— YOUR TASK —
The task calls for an exact copy of the records, without any images.

— RECORDS FOR THE EXERCISE —

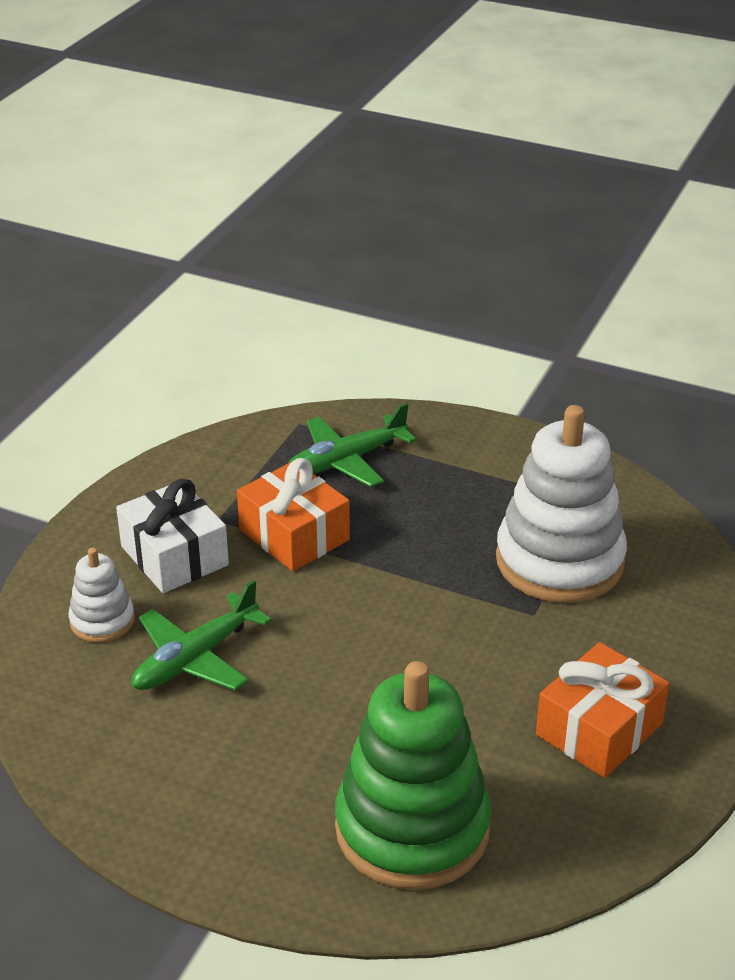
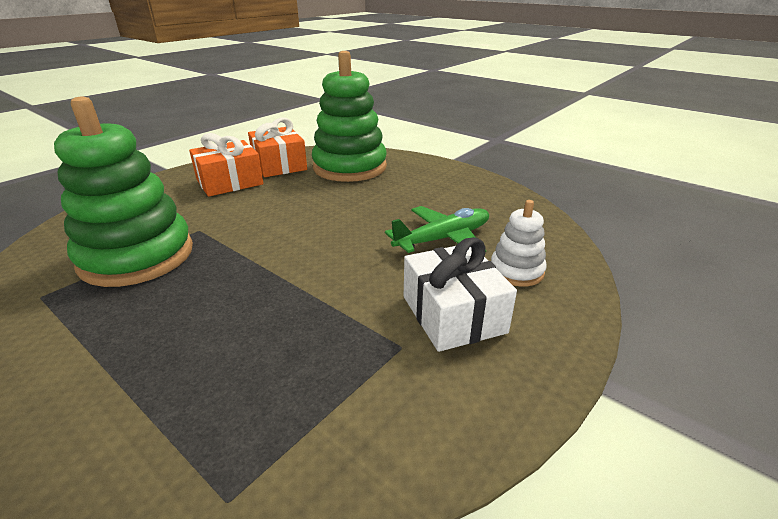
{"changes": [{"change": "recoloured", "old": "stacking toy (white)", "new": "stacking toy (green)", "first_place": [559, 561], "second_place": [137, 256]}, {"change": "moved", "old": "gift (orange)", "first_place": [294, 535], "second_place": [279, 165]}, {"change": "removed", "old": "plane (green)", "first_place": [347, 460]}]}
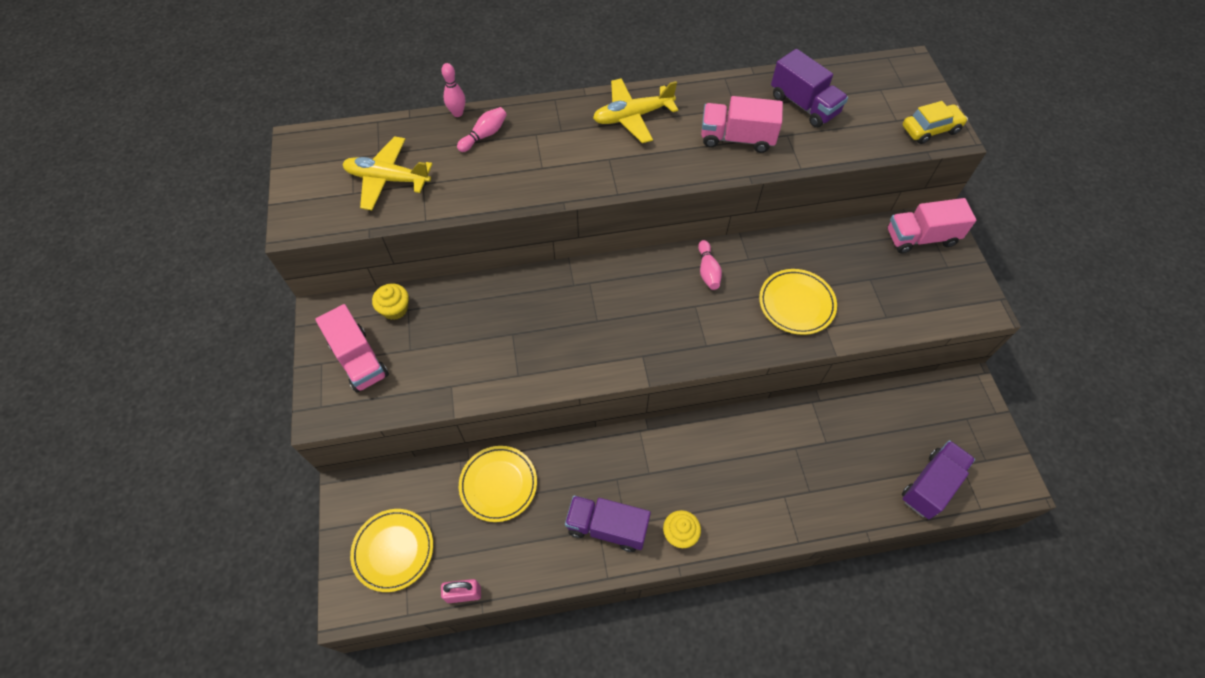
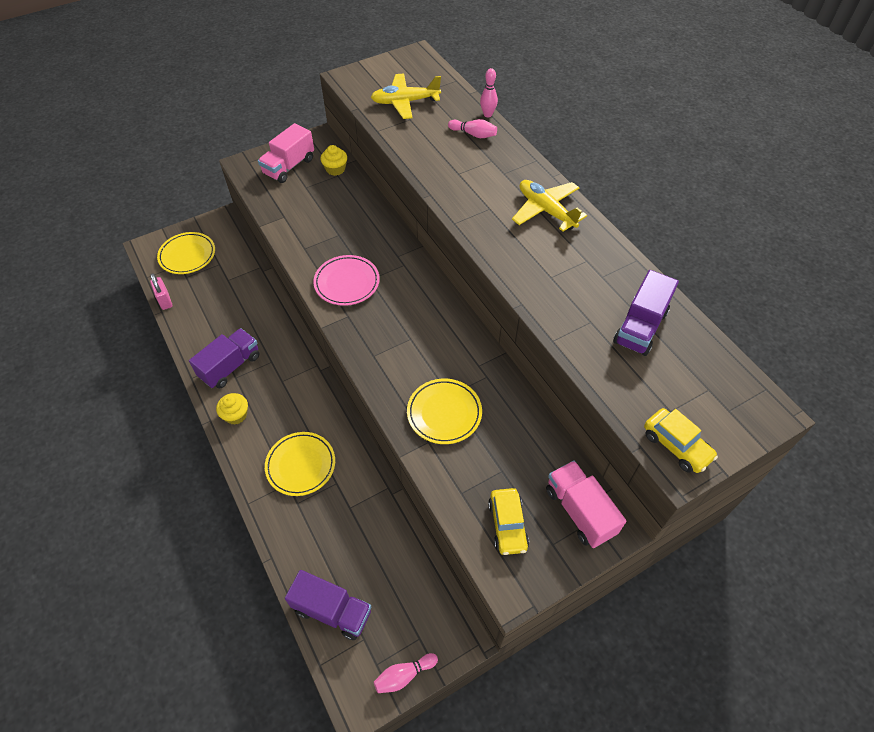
{"changes": [{"change": "turned", "old": "truck (purple)", "first_place": [607, 527], "second_place": [230, 366], "degrees": 45}, {"change": "moved", "old": "plate (yellow)", "first_place": [498, 484], "second_place": [301, 465]}, {"change": "added", "new": "plate (pink)", "second_place": [347, 283]}, {"change": "turned", "old": "plane (yellow)", "first_place": [387, 179], "second_place": [405, 102], "degrees": -90}, {"change": "moved", "old": "bowling pin (pink)", "first_place": [708, 271], "second_place": [404, 675]}, {"change": "added", "new": "car (yellow)", "second_place": [507, 525]}, {"change": "removed", "old": "truck (pink)", "first_place": [737, 138]}]}
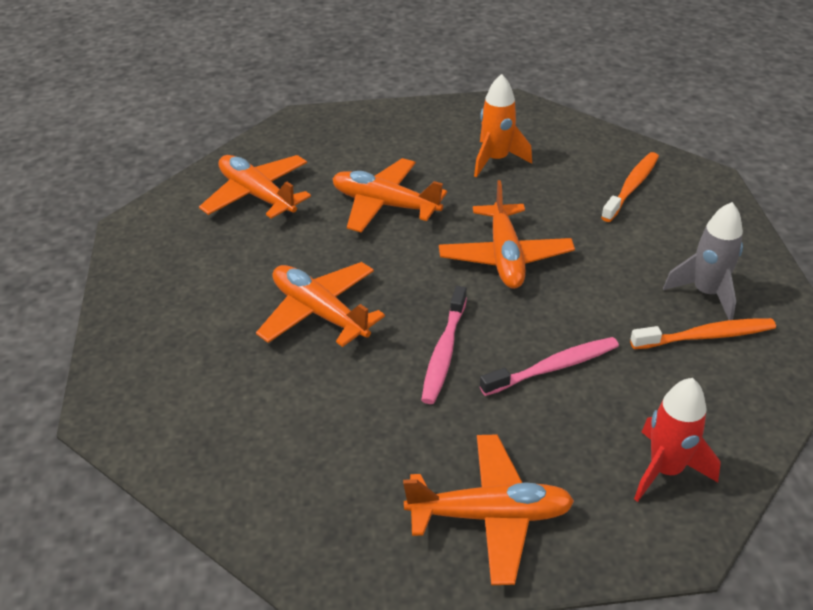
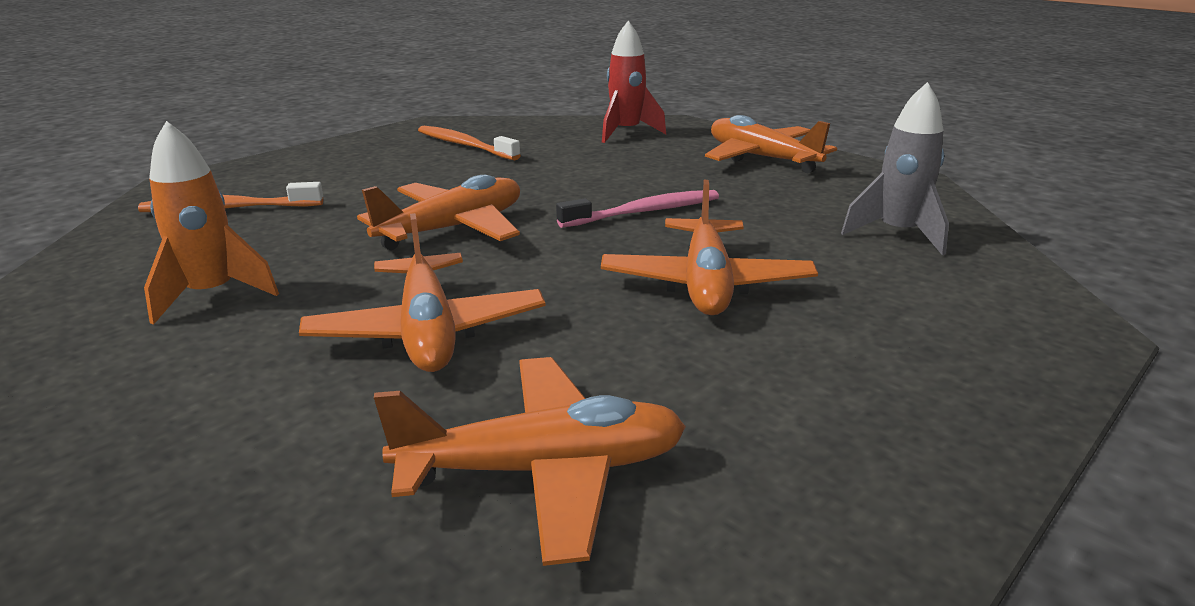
{"changes": [{"change": "turned", "old": "plane (orange)", "first_place": [257, 195], "second_place": [543, 470], "degrees": -105}, {"change": "moved", "old": "rocket (grey)", "first_place": [706, 293], "second_place": [897, 234]}, {"change": "removed", "old": "toothbrush (pink)", "first_place": [553, 367]}]}
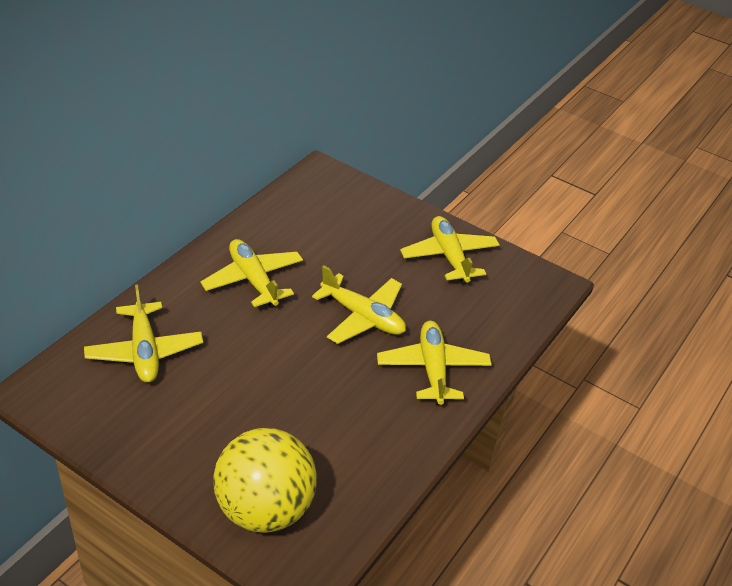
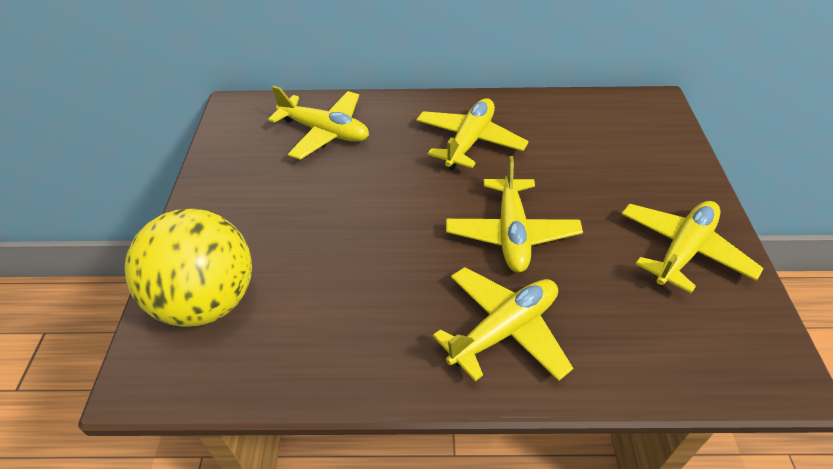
{"changes": [{"change": "turned", "old": "plane (yellow)", "first_place": [144, 351], "second_place": [324, 132], "degrees": -105}]}
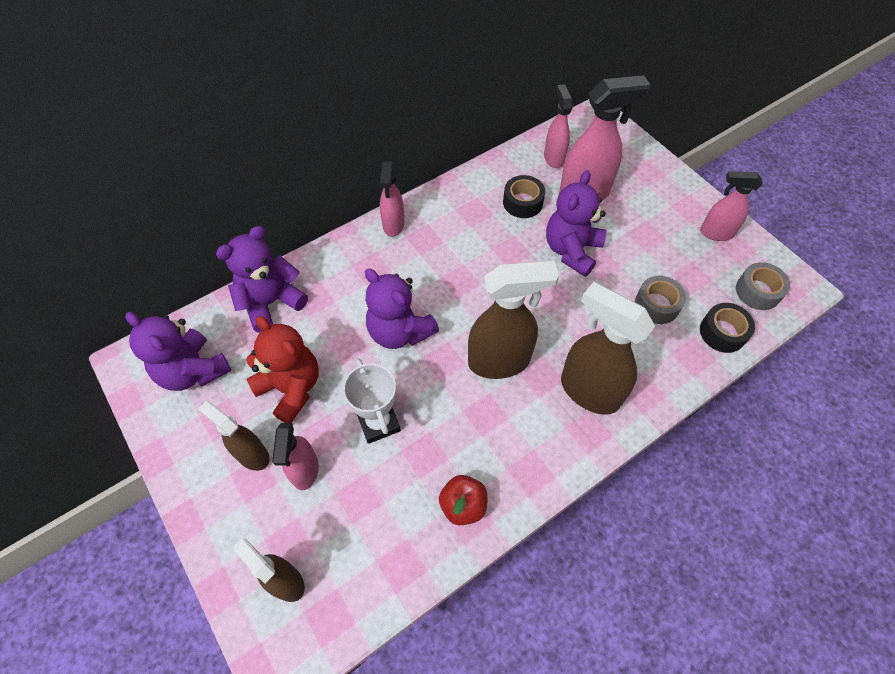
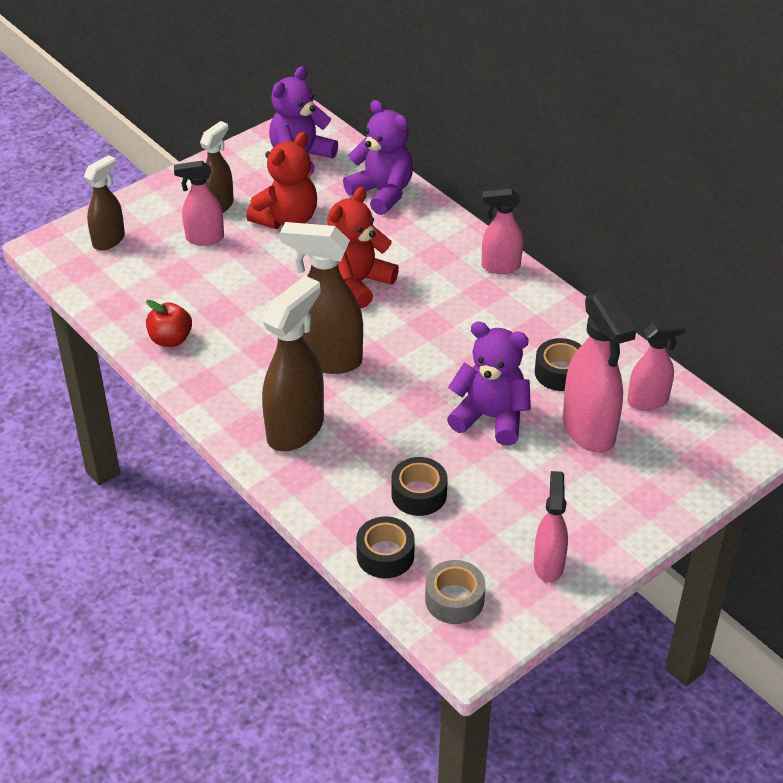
{"changes": [{"change": "turned", "old": "spray bottle (brown)", "first_place": [500, 361], "second_place": [327, 359], "degrees": 120}, {"change": "recoloured", "old": "teddy bear (purple)", "new": "teddy bear (red)", "first_place": [399, 331], "second_place": [357, 283]}, {"change": "recoloured", "old": "tape (grey)", "new": "tape (black)", "first_place": [656, 305], "second_place": [419, 494]}, {"change": "removed", "old": "trophy (white)", "first_place": [378, 422]}]}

— ANSWER SECTION —
{"changes": [{"change": "recoloured", "old": "stacking toy (white)", "new": "stacking toy (green)", "first_place": [559, 561], "second_place": [137, 256]}, {"change": "moved", "old": "gift (orange)", "first_place": [294, 535], "second_place": [279, 165]}, {"change": "removed", "old": "plane (green)", "first_place": [347, 460]}]}
{"changes": [{"change": "turned", "old": "truck (purple)", "first_place": [607, 527], "second_place": [230, 366], "degrees": 45}, {"change": "moved", "old": "plate (yellow)", "first_place": [498, 484], "second_place": [301, 465]}, {"change": "added", "new": "plate (pink)", "second_place": [347, 283]}, {"change": "turned", "old": "plane (yellow)", "first_place": [387, 179], "second_place": [405, 102], "degrees": -90}, {"change": "moved", "old": "bowling pin (pink)", "first_place": [708, 271], "second_place": [404, 675]}, {"change": "added", "new": "car (yellow)", "second_place": [507, 525]}, {"change": "removed", "old": "truck (pink)", "first_place": [737, 138]}]}
{"changes": [{"change": "turned", "old": "plane (orange)", "first_place": [257, 195], "second_place": [543, 470], "degrees": -105}, {"change": "moved", "old": "rocket (grey)", "first_place": [706, 293], "second_place": [897, 234]}, {"change": "removed", "old": "toothbrush (pink)", "first_place": [553, 367]}]}
{"changes": [{"change": "turned", "old": "plane (yellow)", "first_place": [144, 351], "second_place": [324, 132], "degrees": -105}]}
{"changes": [{"change": "turned", "old": "spray bottle (brown)", "first_place": [500, 361], "second_place": [327, 359], "degrees": 120}, {"change": "recoloured", "old": "teddy bear (purple)", "new": "teddy bear (red)", "first_place": [399, 331], "second_place": [357, 283]}, {"change": "recoloured", "old": "tape (grey)", "new": "tape (black)", "first_place": [656, 305], "second_place": [419, 494]}, {"change": "removed", "old": "trophy (white)", "first_place": [378, 422]}]}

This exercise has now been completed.